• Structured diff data
·····

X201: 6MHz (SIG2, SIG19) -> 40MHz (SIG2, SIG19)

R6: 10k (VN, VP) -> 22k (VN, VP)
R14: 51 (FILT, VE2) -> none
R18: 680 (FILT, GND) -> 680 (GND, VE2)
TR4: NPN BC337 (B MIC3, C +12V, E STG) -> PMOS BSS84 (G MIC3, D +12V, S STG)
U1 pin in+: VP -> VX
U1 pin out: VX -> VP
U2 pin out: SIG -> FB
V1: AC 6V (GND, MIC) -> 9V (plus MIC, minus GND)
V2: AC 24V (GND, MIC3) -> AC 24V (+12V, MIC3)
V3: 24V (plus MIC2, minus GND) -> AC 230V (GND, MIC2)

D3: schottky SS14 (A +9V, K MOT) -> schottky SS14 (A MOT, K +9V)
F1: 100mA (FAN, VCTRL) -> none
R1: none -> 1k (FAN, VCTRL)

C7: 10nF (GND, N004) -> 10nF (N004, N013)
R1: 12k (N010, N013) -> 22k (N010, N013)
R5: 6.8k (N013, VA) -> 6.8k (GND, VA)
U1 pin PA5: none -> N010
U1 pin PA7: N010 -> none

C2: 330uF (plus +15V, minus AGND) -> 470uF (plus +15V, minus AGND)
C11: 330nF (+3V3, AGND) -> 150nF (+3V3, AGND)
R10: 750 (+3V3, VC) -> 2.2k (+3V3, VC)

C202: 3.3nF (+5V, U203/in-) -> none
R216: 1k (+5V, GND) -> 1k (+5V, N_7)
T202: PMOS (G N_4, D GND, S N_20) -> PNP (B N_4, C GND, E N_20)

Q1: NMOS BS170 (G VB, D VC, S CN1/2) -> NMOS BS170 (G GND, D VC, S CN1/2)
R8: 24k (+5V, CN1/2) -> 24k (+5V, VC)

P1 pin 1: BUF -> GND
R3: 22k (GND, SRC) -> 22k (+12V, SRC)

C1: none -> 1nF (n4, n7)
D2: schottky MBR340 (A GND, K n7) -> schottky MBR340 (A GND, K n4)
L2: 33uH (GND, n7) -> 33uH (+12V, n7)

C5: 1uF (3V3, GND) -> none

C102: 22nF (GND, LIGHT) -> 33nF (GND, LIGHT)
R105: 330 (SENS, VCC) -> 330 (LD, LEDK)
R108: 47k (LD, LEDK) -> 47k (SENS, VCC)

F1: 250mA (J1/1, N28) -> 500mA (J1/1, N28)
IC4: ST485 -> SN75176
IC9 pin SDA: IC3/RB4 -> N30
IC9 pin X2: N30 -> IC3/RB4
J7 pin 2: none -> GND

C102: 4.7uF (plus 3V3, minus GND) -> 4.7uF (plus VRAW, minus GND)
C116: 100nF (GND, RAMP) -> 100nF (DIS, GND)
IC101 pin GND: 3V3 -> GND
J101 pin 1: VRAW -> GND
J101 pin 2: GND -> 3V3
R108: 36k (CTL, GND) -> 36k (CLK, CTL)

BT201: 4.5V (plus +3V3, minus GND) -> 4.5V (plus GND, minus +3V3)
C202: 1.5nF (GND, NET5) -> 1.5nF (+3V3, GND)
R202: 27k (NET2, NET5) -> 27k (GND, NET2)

·····

Your task for the entries above: copy exactly the span starting with the line with "V2: AC 24V (GND, MIC3) -> AC 24V (+12V, MIC3)" and going on through the line with "U1 pin PA7: N010 -> none", both lines included, and nothing else.

V2: AC 24V (GND, MIC3) -> AC 24V (+12V, MIC3)
V3: 24V (plus MIC2, minus GND) -> AC 230V (GND, MIC2)

D3: schottky SS14 (A +9V, K MOT) -> schottky SS14 (A MOT, K +9V)
F1: 100mA (FAN, VCTRL) -> none
R1: none -> 1k (FAN, VCTRL)

C7: 10nF (GND, N004) -> 10nF (N004, N013)
R1: 12k (N010, N013) -> 22k (N010, N013)
R5: 6.8k (N013, VA) -> 6.8k (GND, VA)
U1 pin PA5: none -> N010
U1 pin PA7: N010 -> none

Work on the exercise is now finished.